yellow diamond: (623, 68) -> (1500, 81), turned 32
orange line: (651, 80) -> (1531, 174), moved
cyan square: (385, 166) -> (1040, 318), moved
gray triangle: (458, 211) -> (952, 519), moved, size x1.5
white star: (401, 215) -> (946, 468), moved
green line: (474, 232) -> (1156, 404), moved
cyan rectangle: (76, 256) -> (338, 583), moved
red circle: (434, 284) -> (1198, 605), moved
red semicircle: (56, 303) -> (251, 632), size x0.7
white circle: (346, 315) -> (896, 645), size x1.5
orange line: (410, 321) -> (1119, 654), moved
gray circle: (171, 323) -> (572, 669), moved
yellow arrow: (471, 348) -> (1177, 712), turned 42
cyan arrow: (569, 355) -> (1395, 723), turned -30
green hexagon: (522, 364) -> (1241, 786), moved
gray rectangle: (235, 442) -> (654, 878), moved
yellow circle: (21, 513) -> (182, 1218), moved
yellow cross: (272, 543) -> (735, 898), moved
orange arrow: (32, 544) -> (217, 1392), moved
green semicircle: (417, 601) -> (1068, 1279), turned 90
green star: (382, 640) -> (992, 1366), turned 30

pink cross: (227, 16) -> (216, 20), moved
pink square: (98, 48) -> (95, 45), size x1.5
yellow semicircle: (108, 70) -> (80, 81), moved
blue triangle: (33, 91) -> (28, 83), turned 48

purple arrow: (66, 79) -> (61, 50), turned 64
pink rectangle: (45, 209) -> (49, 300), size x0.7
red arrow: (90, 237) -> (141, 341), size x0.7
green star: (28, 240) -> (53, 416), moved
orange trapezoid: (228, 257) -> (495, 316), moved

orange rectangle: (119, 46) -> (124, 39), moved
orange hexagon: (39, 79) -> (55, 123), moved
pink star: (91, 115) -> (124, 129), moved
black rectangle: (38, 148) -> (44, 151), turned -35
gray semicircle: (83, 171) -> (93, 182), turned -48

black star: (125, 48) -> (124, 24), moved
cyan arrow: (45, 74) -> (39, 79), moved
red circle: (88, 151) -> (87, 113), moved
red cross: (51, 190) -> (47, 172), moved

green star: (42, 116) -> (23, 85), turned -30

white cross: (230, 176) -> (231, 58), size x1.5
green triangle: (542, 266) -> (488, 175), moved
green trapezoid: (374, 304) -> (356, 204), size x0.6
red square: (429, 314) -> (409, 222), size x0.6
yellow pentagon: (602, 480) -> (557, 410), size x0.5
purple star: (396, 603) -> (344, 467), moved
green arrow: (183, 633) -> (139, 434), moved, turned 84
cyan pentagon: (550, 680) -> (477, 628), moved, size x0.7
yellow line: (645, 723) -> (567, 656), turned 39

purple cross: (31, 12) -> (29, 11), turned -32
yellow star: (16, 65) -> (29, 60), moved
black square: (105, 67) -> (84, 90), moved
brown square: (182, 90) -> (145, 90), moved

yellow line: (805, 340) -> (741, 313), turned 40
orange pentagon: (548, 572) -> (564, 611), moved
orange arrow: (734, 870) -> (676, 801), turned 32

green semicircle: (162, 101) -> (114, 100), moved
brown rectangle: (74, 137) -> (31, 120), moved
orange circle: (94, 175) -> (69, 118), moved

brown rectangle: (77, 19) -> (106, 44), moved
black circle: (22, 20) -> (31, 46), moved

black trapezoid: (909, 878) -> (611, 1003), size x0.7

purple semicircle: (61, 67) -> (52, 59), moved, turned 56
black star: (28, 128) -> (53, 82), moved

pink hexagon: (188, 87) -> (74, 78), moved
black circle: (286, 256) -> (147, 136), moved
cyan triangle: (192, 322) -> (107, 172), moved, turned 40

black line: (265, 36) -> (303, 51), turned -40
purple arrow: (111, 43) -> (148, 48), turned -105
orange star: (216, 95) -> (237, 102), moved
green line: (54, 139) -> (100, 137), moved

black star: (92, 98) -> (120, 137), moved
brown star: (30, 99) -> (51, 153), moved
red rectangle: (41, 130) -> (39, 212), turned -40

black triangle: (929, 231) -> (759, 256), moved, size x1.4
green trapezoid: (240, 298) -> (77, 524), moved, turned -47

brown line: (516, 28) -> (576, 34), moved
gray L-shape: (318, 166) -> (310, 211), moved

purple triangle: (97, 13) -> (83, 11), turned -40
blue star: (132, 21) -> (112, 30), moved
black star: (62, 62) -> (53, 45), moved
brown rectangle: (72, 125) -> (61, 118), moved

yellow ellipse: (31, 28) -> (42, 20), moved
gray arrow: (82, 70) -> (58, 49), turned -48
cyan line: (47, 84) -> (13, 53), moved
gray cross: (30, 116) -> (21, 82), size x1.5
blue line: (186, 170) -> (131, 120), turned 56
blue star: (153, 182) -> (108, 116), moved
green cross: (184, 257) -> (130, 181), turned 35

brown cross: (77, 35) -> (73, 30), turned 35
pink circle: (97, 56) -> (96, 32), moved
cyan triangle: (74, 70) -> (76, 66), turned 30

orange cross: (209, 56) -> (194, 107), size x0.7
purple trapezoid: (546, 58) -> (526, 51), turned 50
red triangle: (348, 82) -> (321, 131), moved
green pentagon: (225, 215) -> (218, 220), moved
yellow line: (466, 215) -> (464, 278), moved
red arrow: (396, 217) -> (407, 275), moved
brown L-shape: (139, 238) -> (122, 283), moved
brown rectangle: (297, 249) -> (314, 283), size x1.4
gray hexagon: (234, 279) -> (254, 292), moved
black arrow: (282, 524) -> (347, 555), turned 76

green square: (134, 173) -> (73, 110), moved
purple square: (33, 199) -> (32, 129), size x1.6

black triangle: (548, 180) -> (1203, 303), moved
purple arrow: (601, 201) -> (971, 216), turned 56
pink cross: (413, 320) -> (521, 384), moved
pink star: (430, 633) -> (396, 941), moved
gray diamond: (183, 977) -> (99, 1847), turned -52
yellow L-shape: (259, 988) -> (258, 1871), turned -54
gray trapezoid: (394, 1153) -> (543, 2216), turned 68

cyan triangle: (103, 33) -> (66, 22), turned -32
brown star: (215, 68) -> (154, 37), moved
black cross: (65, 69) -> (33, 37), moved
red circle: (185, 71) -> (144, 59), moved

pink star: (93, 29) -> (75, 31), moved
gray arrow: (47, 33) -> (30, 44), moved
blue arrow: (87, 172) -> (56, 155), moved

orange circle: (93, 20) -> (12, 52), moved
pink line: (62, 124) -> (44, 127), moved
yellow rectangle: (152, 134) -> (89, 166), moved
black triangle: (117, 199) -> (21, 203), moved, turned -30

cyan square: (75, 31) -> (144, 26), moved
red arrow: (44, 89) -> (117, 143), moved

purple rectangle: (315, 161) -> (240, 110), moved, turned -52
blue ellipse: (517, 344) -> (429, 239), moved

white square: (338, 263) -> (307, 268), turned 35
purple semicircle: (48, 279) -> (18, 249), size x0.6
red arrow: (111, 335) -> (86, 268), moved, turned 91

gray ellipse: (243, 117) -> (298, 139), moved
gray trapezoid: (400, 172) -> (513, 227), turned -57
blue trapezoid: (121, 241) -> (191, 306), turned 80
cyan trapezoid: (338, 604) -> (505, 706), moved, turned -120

***

> _TASK ITEM_
After locating the line with "pink circle: (97, 56) -> (96, 32), moved" in the material above, return it and each line after it exactly, ending at the line with "purple arrow: (601, 201)".

> _WRITTEN RESPONSE_
pink circle: (97, 56) -> (96, 32), moved
cyan triangle: (74, 70) -> (76, 66), turned 30

orange cross: (209, 56) -> (194, 107), size x0.7
purple trapezoid: (546, 58) -> (526, 51), turned 50
red triangle: (348, 82) -> (321, 131), moved
green pentagon: (225, 215) -> (218, 220), moved
yellow line: (466, 215) -> (464, 278), moved
red arrow: (396, 217) -> (407, 275), moved
brown L-shape: (139, 238) -> (122, 283), moved
brown rectangle: (297, 249) -> (314, 283), size x1.4
gray hexagon: (234, 279) -> (254, 292), moved
black arrow: (282, 524) -> (347, 555), turned 76

green square: (134, 173) -> (73, 110), moved
purple square: (33, 199) -> (32, 129), size x1.6

black triangle: (548, 180) -> (1203, 303), moved
purple arrow: (601, 201) -> (971, 216), turned 56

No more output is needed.